Start of Listed entries

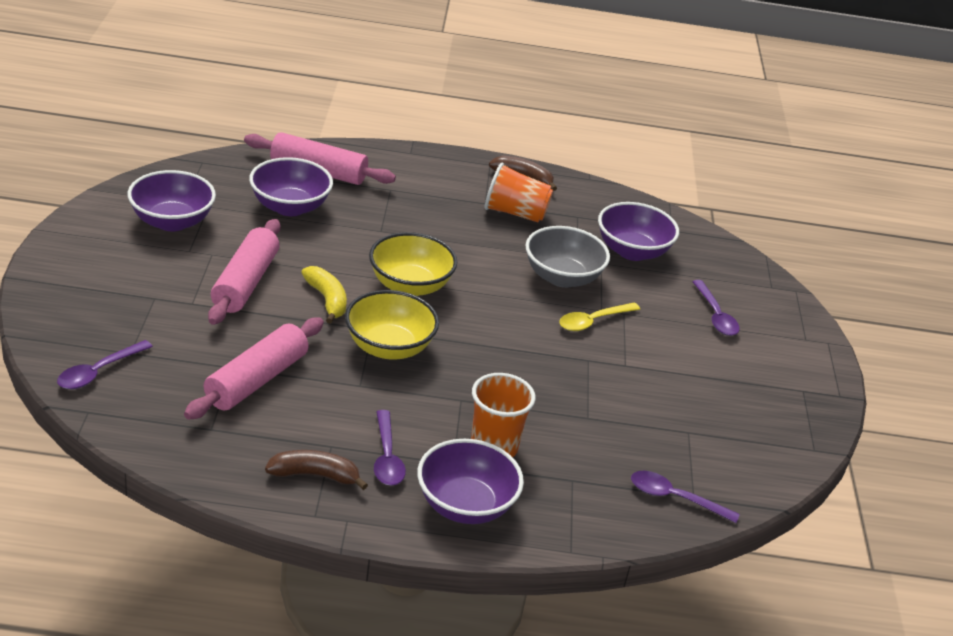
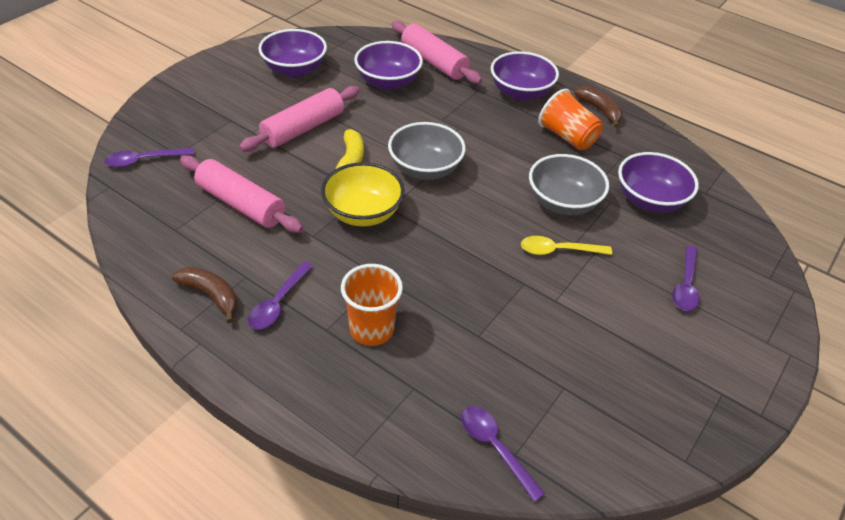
camera: 35 degrees right, 10 degrees up
(256, 380) = (241, 204): pink rolling pin -> pink rolling pin turned 60 degrees clockwise
(410, 285) = (425, 169): yellow bowl -> grey bowl
(465, 505) = (302, 371): purple bowl -> purple bowl (520, 93)

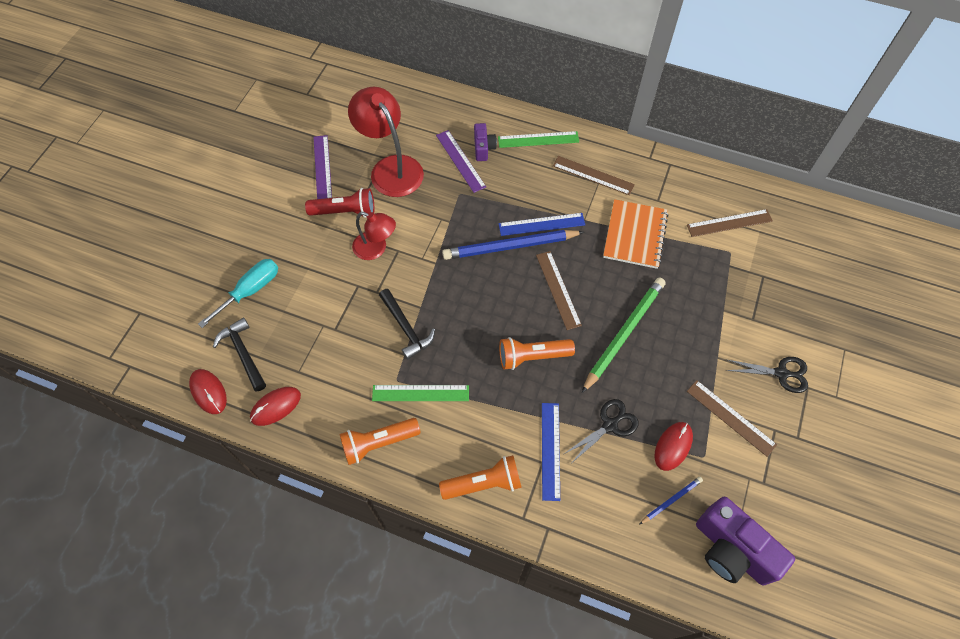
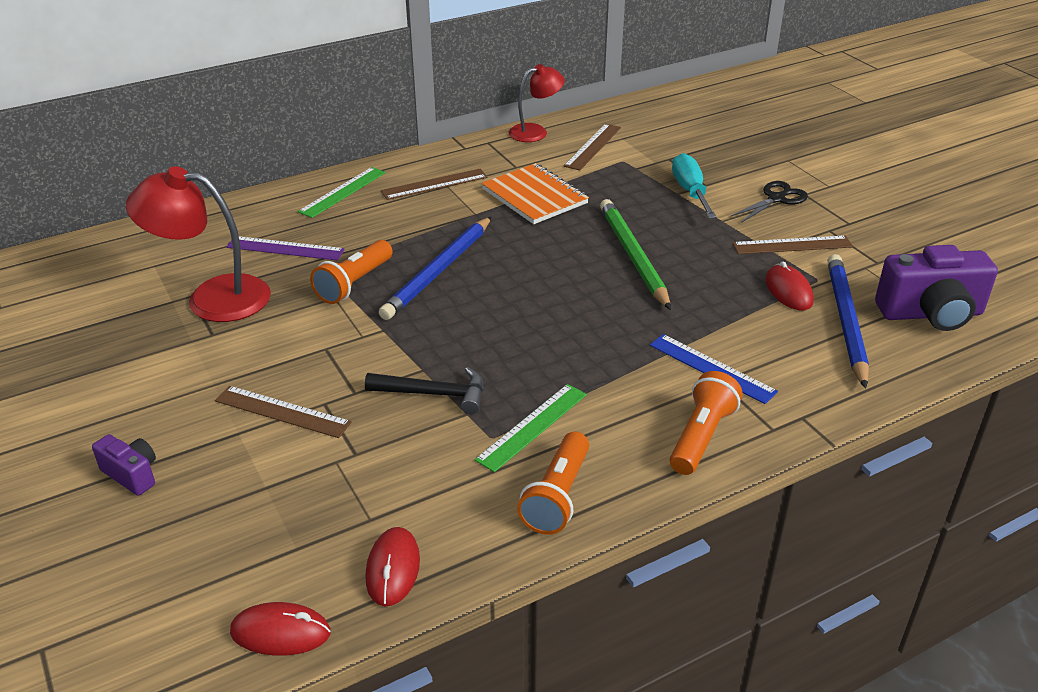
camera: 50 degrees left, 25 degrees down
(243, 353) = (271, 561): black hammer -> none
(250, 291) = (189, 503): turquoise screwdriver -> turquoise screwdriver (690, 191)
(322, 168) = (121, 348): purple ruler -> none
(345, 211) = (210, 361): red flashlight -> none
(376, 249) = (297, 363): red lamp -> red lamp (535, 132)
(483, 148) = (295, 227): purple camera -> purple camera (132, 474)
(532, 357) = (587, 323): orange flashlight -> orange flashlight (354, 283)
(541, 224) = (442, 239): blue ruler -> none
(558, 289) = (531, 268): brown ruler -> brown ruler (282, 411)
(610, 425) = (724, 315): black scissors -> none
(671, 500) = (846, 321): blue pencil -> blue pencil, size x2.09

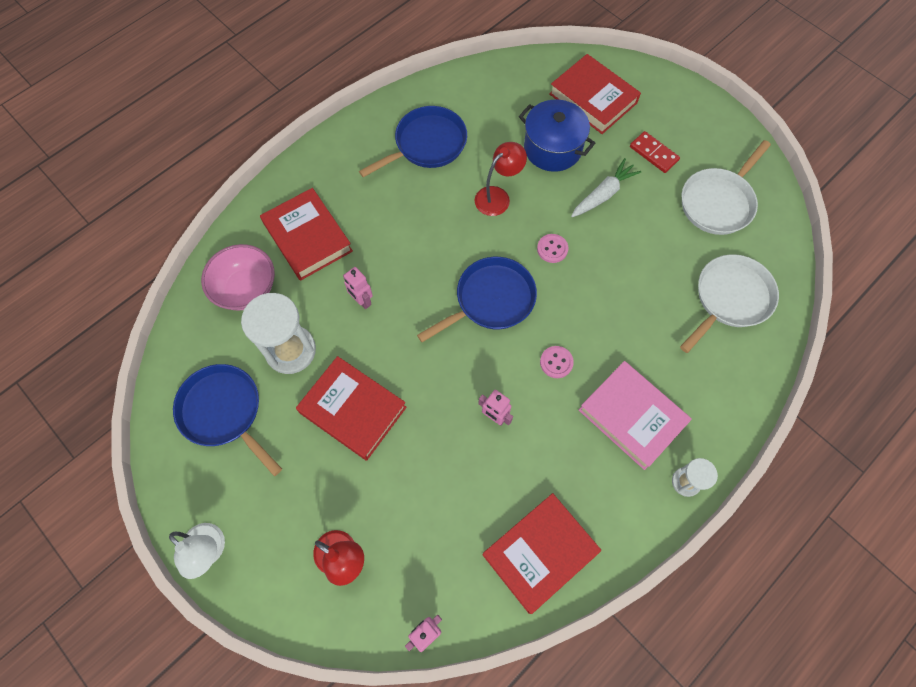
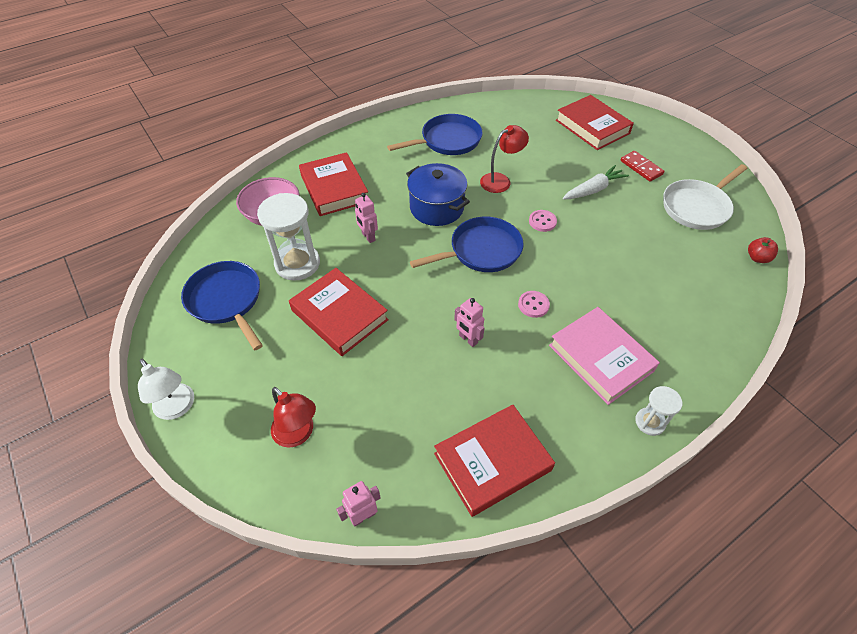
camera: 10 degrees right, 15 degrees down
(552, 148) = (553, 154): blue pot -> blue pot (436, 208)
(730, 299) = (704, 278): white pan -> none
(783, 263) = (757, 258): none -> red apple

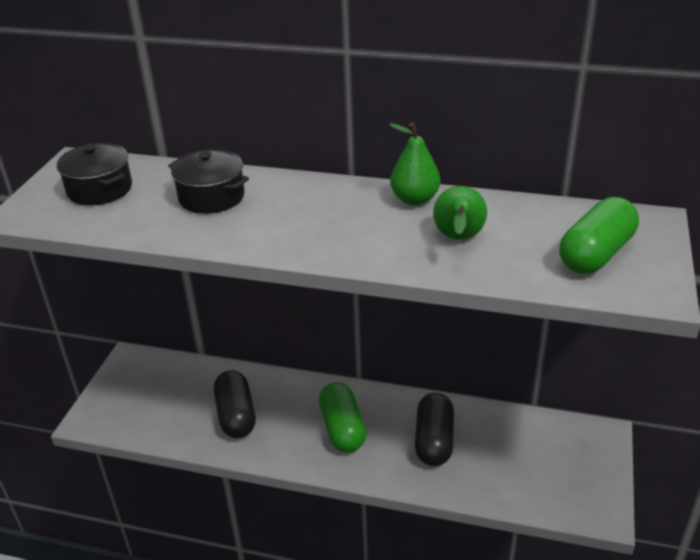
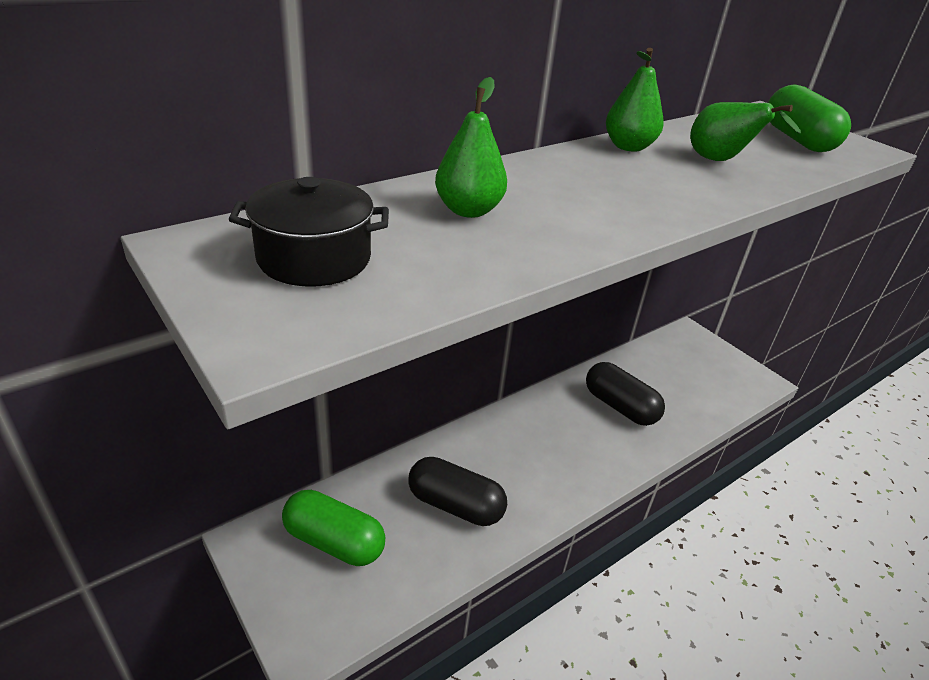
camera: 55 degrees left, 0 degrees up
(212, 197) = (468, 210): black pot -> green pear
(342, 428) = (552, 446): green capsule -> green capsule (334, 542)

End of Listed entries

**Problem statement**
Word for word, reproduce the material above and omit each image.

**Response area**
camera: 35 degrees right, 10 degrees up
(256, 380) = (241, 204): pink rolling pin -> pink rolling pin turned 60 degrees clockwise
(410, 285) = (425, 169): yellow bowl -> grey bowl
(465, 505) = (302, 371): purple bowl -> purple bowl (520, 93)

camera: 50 degrees left, 25 degrees down
(243, 353) = (271, 561): black hammer -> none
(250, 291) = (189, 503): turquoise screwdriver -> turquoise screwdriver (690, 191)
(322, 168) = (121, 348): purple ruler -> none
(345, 211) = (210, 361): red flashlight -> none
(376, 249) = (297, 363): red lamp -> red lamp (535, 132)
(483, 148) = (295, 227): purple camera -> purple camera (132, 474)
(532, 357) = (587, 323): orange flashlight -> orange flashlight (354, 283)
(541, 224) = (442, 239): blue ruler -> none
(558, 289) = (531, 268): brown ruler -> brown ruler (282, 411)
(610, 425) = (724, 315): black scissors -> none
(671, 500) = (846, 321): blue pencil -> blue pencil, size x2.09

camera: 10 degrees right, 15 degrees down
(552, 148) = (553, 154): blue pot -> blue pot (436, 208)
(730, 299) = (704, 278): white pan -> none
(783, 263) = (757, 258): none -> red apple

camera: 55 degrees left, 0 degrees up
(212, 197) = (468, 210): black pot -> green pear
(342, 428) = (552, 446): green capsule -> green capsule (334, 542)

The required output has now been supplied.